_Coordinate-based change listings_

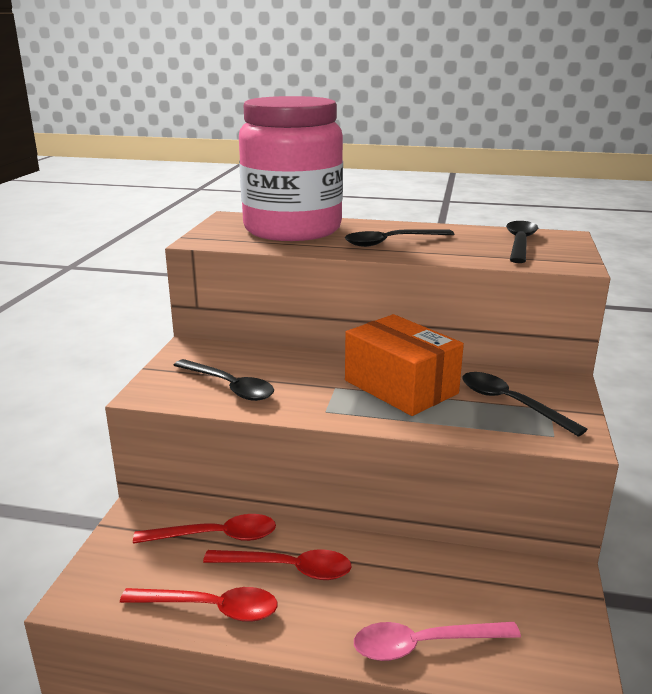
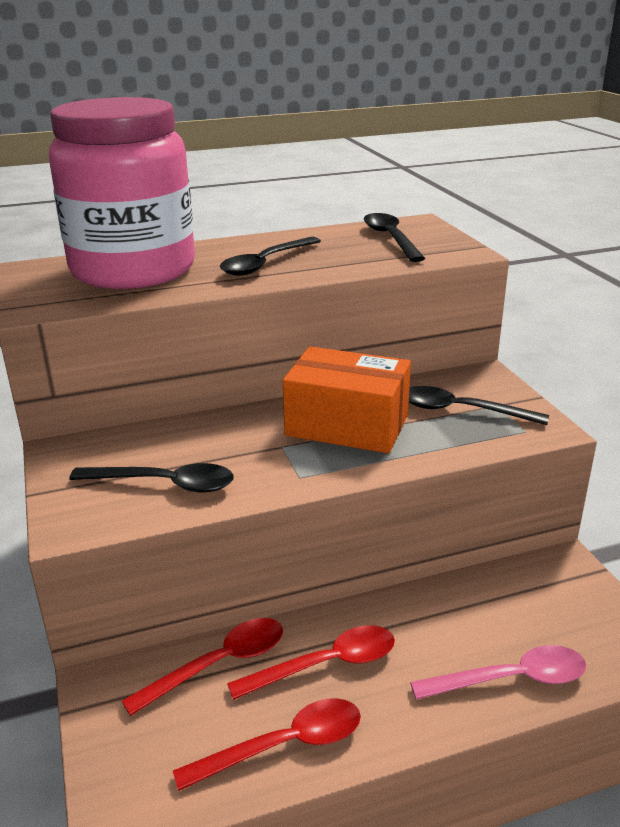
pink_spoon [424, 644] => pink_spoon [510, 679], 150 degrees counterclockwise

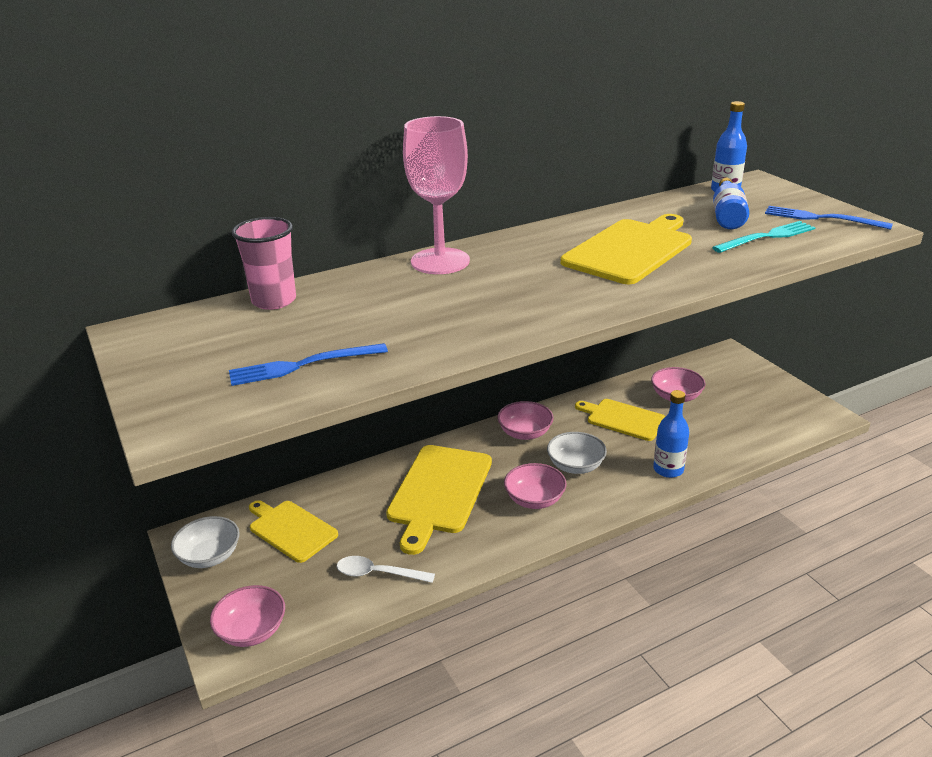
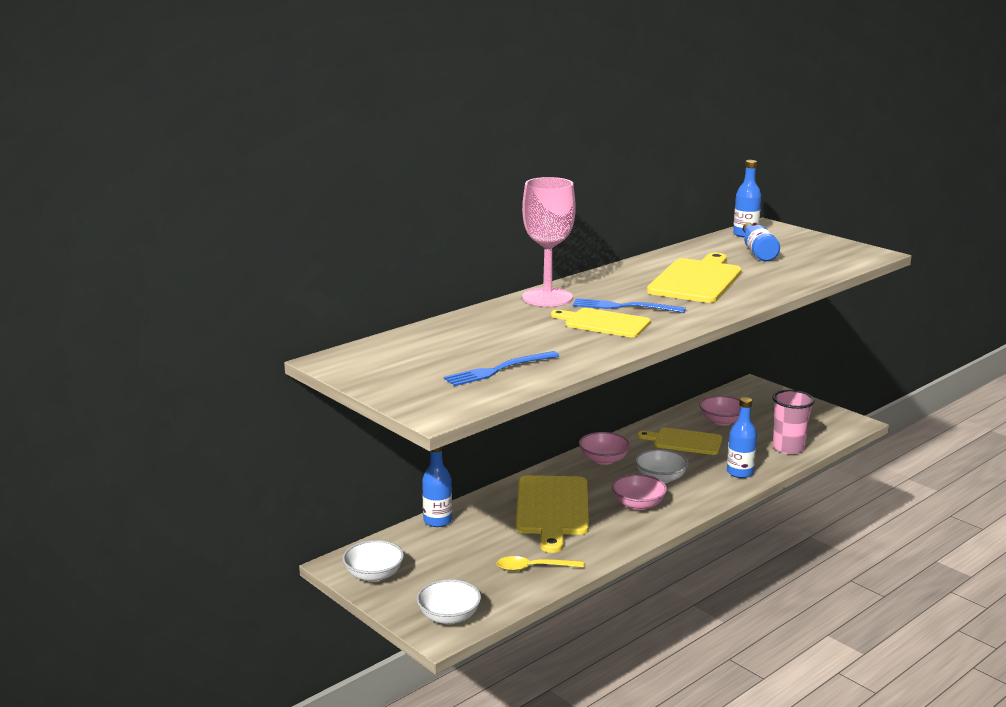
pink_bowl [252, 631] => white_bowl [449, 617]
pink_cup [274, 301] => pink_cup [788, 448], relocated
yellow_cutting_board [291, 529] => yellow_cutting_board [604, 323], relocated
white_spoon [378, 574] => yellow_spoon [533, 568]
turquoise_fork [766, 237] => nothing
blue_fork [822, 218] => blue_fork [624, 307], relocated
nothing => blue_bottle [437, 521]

_Work order_
Scan the records above for lines with the word "nothing". Then report how many there are, as a bare number.

_Answer section_
2